- Exercise description
Only the text carries over: repeat the records exactly and drop the images.

- Source records
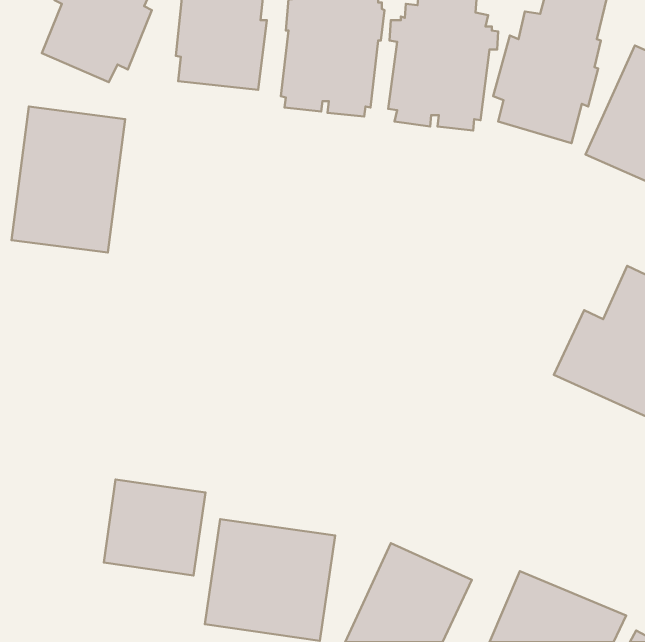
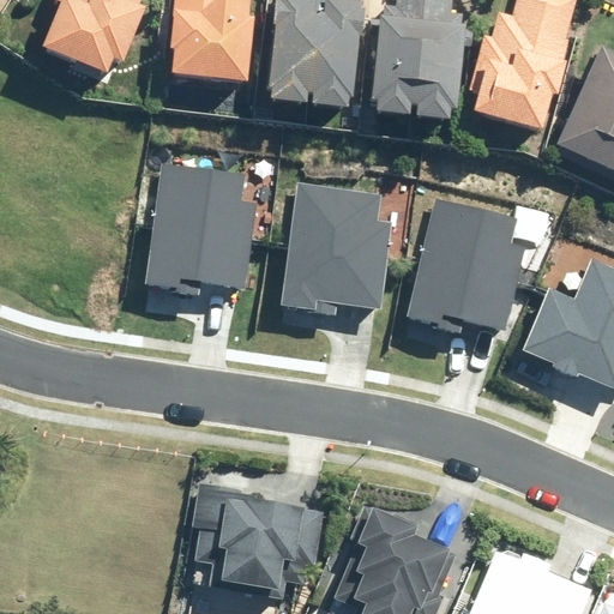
building: [11,107,125,253] -> none
building: none -> [149,163,253,288]
building: none -> [285,183,390,311]
building: none -> [410,198,523,327]
building: [104,480,205,576] -> none

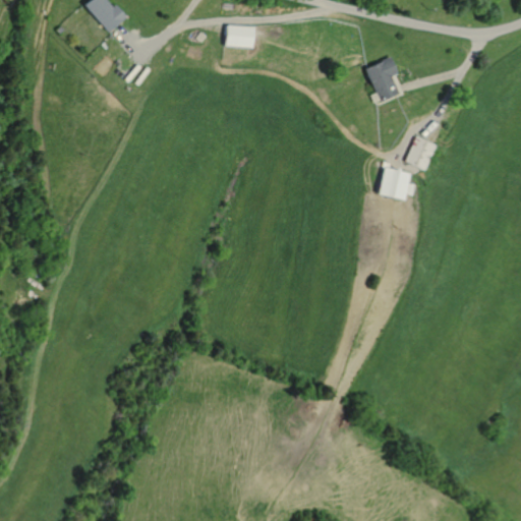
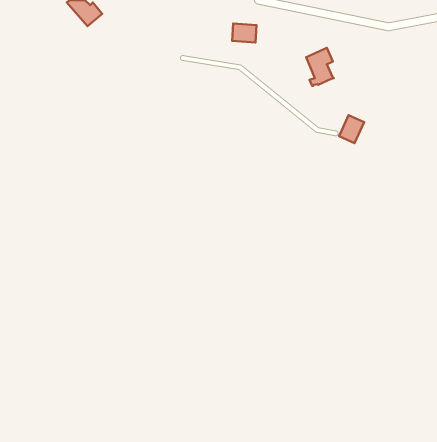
building: [226,24,254,47] -> [232,23,257,42]
building: [378,162,414,200] -> none

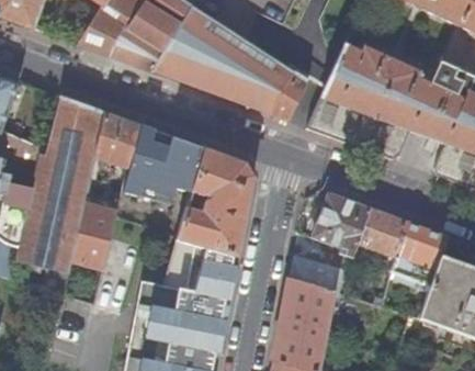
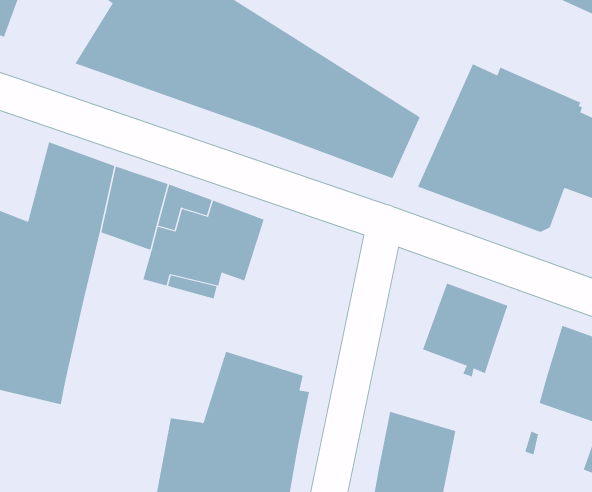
building: [180,149,255,256] -> none
building: [72,204,120,271] -> none
building: [359,207,407,257] -> none
building: [291,256,350,294] -> none

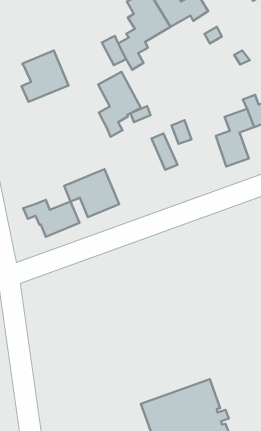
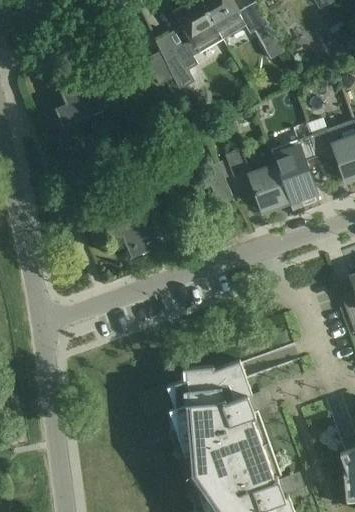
building: [98,72,141,137] -> none
building: none -> [249,166,289,211]
building: [23,200,79,237] -> none
building: none -> [166,360,270,473]

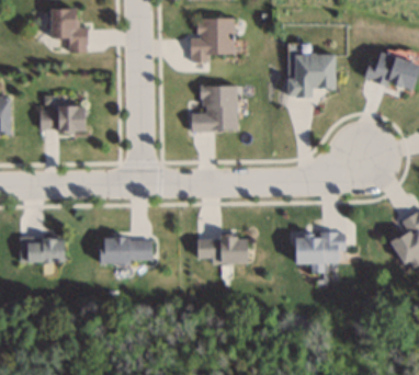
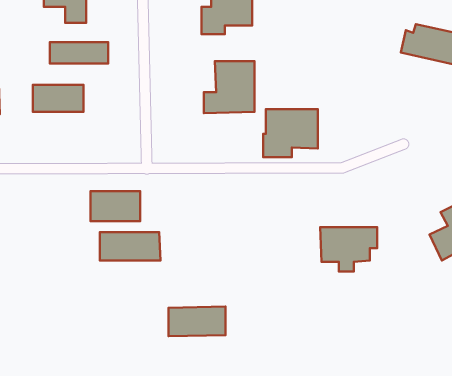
building: [287,54,336,96] -> [263,109,318,157]
building: none -> [50,42,108,63]
building: [21,236,65,262] -> [91,191,140,221]
building: [197,236,248,262] -> [169,307,226,336]

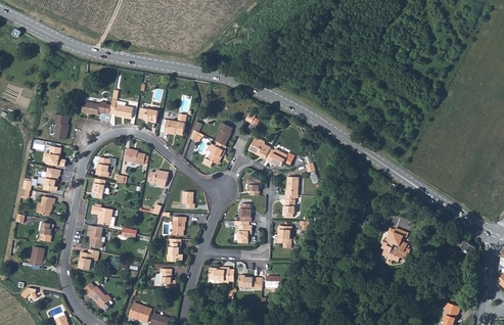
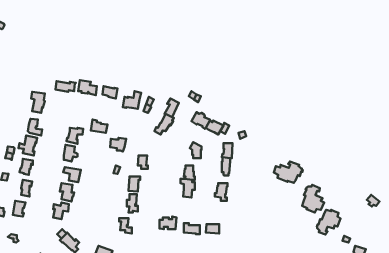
building: none -> [274,161,303,183]
building: none -> [317,210,341,235]

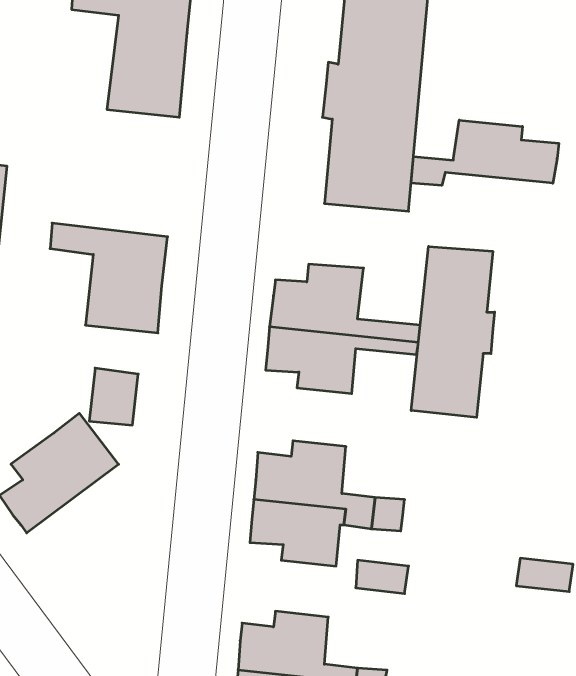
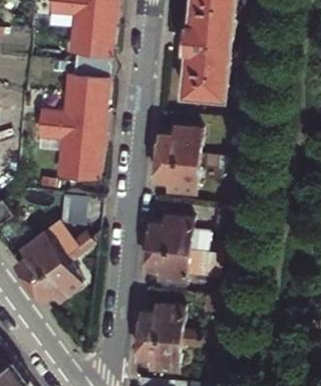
building: none -> [42,61,107,127]
building: [411,120,559,185] -> none
building: [411,246,495,417] -> none
building: none -> [29,236,90,297]

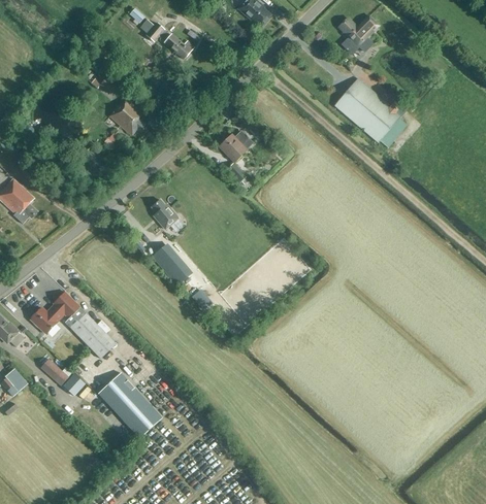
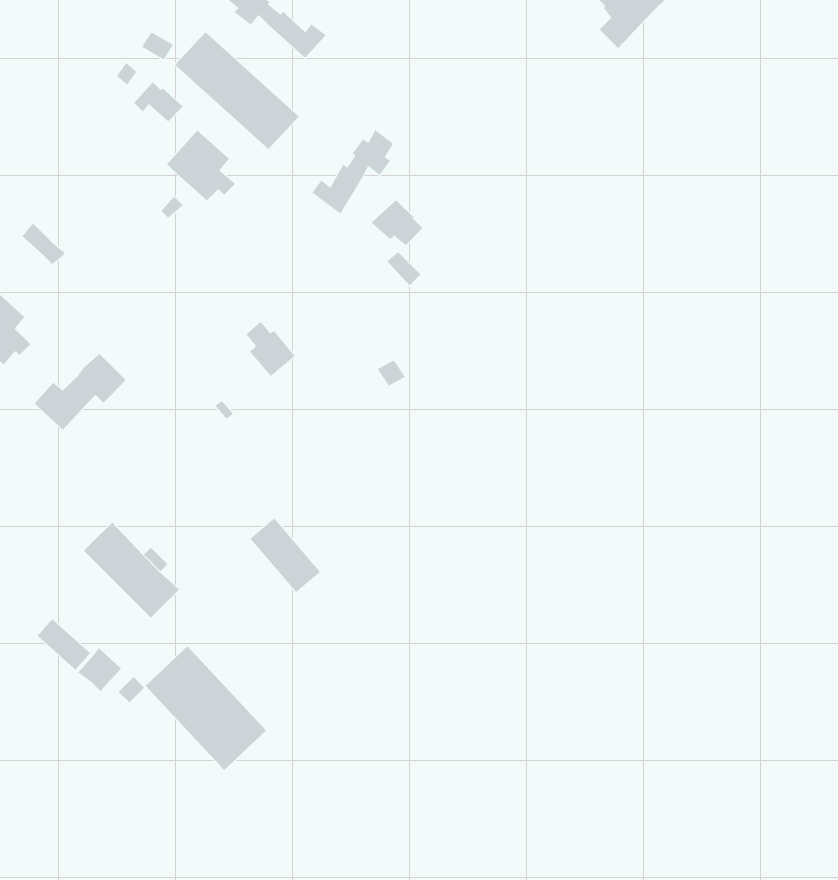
building: none -> [174,31,300,150]
building: [334,77,407,147] -> none
building: none -> [311,129,394,215]
building: [152,244,190,284] -> [250,518,321,593]
building: [30,292,79,333] -> [34,353,127,430]

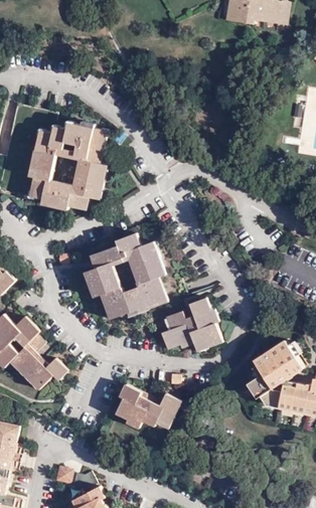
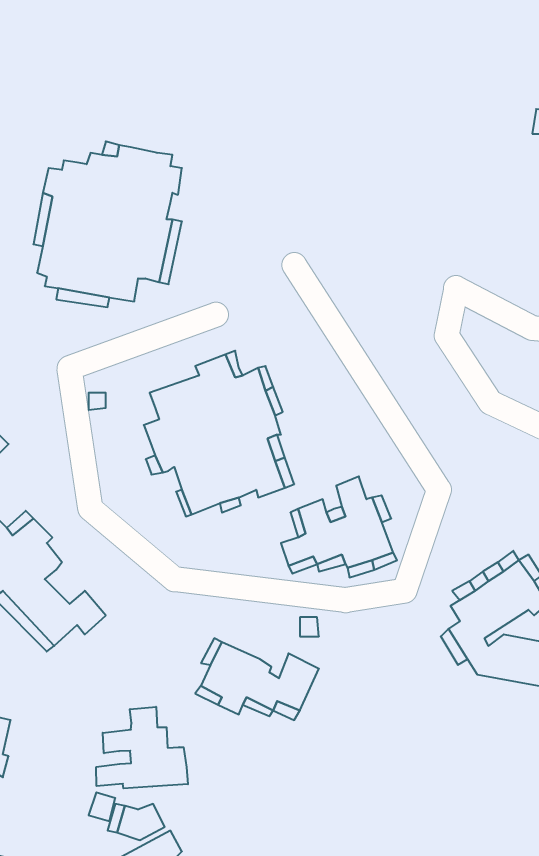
building: none -> [96,707,188,788]

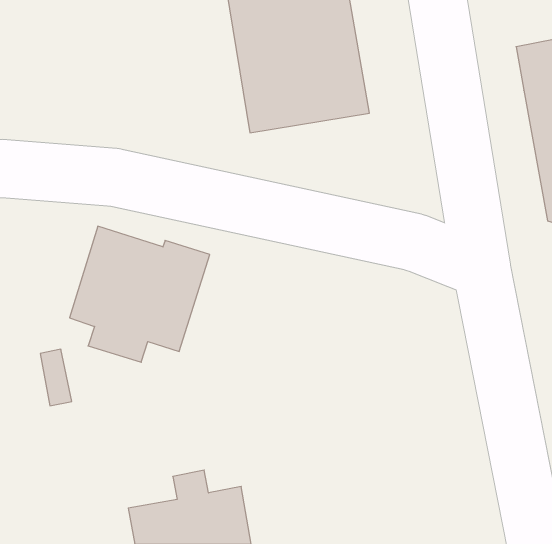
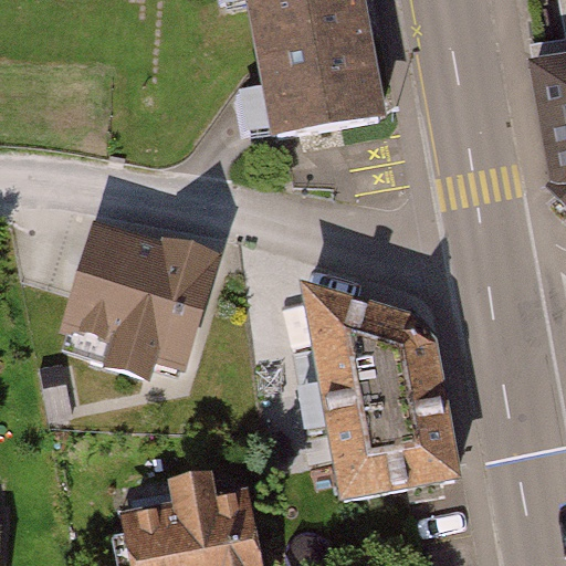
building: none -> [312,289,460,493]

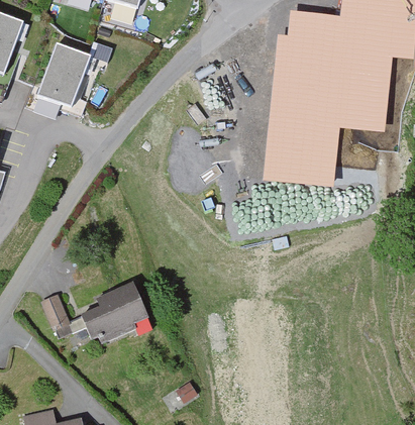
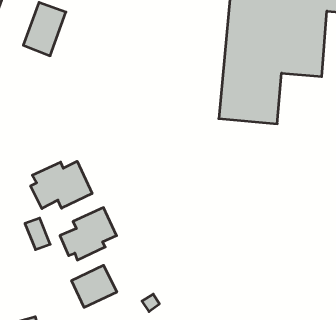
building: none -> [31,161,92,209]
building: none -> [72,265,117,307]

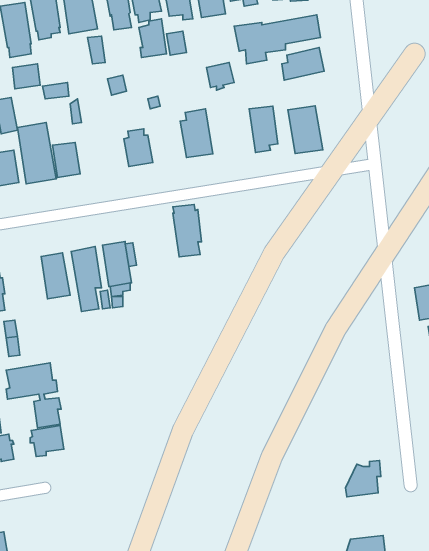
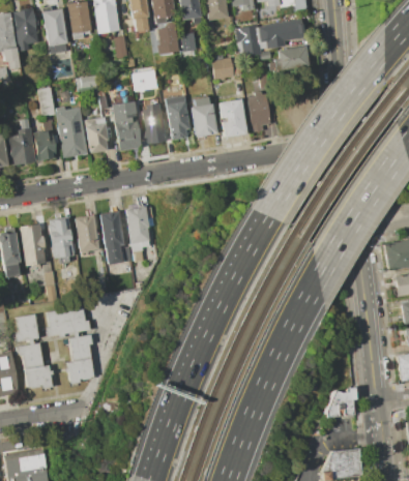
building: [288,106,323,154] -> [218,98,247,138]
building: none -> [112,100,143,150]
building: [173,204,202,257] -> [167,96,191,140]
building: none -> [48,217,75,263]

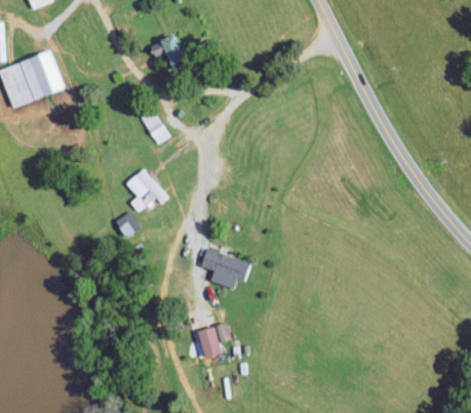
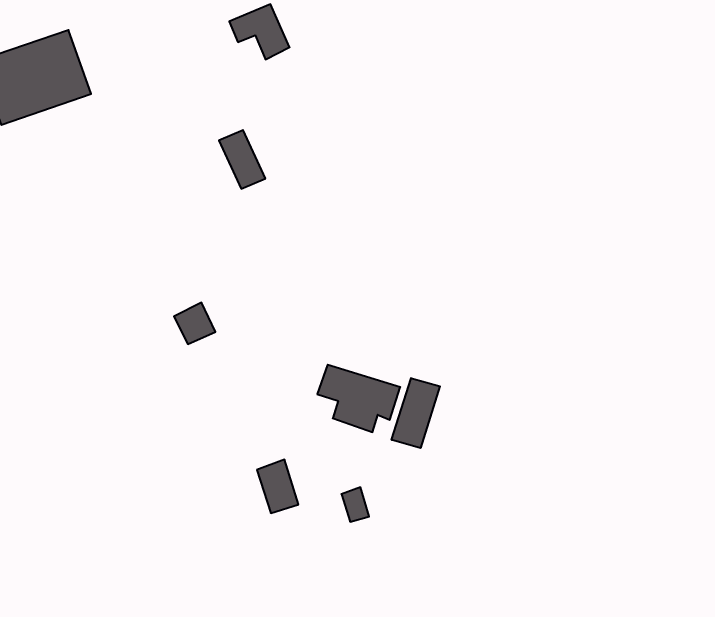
building: [125,168,169,212] -> none
building: none -> [392,378,440,448]
building: [196,326,221,358] -> [257,460,298,513]

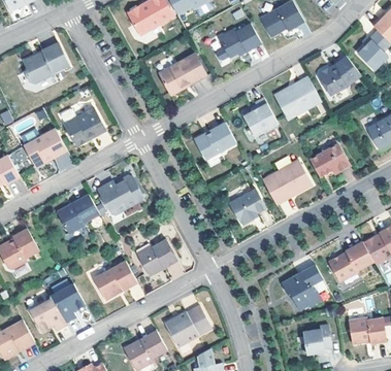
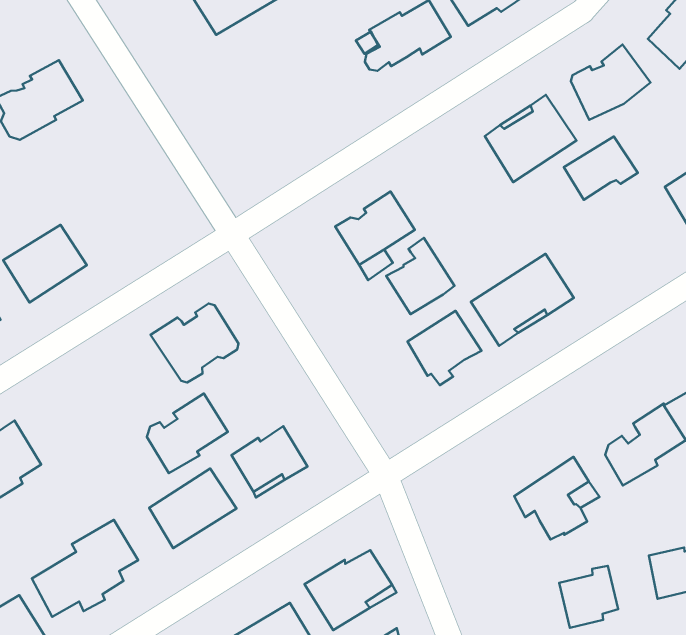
building: [156,49,207,94] -> none
building: [243,99,279,138] -> [386,238,454,314]
building: [65,107,106,145] -> none
building: [317,140,355,172] -> [564,137,638,200]
building: [56,194,98,234] -> [147,394,228,473]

- Finished task
building: [11,107,125,253] -> none
building: none -> [149,163,253,288]
building: none -> [285,183,390,311]
building: none -> [410,198,523,327]
building: [104,480,205,576] -> none

building: [226,24,254,47] -> [232,23,257,42]
building: [378,162,414,200] -> none

building: [180,149,255,256] -> none
building: [72,204,120,271] -> none
building: [359,207,407,257] -> none
building: [291,256,350,294] -> none

building: [98,72,141,137] -> none
building: none -> [249,166,289,211]
building: [23,200,79,237] -> none
building: none -> [166,360,270,473]

building: [287,54,336,96] -> [263,109,318,157]
building: none -> [50,42,108,63]
building: [21,236,65,262] -> [91,191,140,221]
building: [197,236,248,262] -> [169,307,226,336]

building: none -> [274,161,303,183]
building: none -> [317,210,341,235]

building: none -> [42,61,107,127]
building: [411,120,559,185] -> none
building: [411,246,495,417] -> none
building: none -> [29,236,90,297]

building: none -> [174,31,300,150]
building: [334,77,407,147] -> none
building: none -> [311,129,394,215]
building: [152,244,190,284] -> [250,518,321,593]
building: [30,292,79,333] -> [34,353,127,430]

building: none -> [96,707,188,788]

building: none -> [312,289,460,493]

building: none -> [31,161,92,209]
building: none -> [72,265,117,307]

building: [288,106,323,154] -> [218,98,247,138]
building: none -> [112,100,143,150]
building: [173,204,202,257] -> [167,96,191,140]
building: none -> [48,217,75,263]

building: [125,168,169,212] -> none
building: none -> [392,378,440,448]
building: [196,326,221,358] -> [257,460,298,513]

building: [156,49,207,94] -> none
building: [243,99,279,138] -> [386,238,454,314]
building: [65,107,106,145] -> none
building: [317,140,355,172] -> [564,137,638,200]
building: [56,194,98,234] -> [147,394,228,473]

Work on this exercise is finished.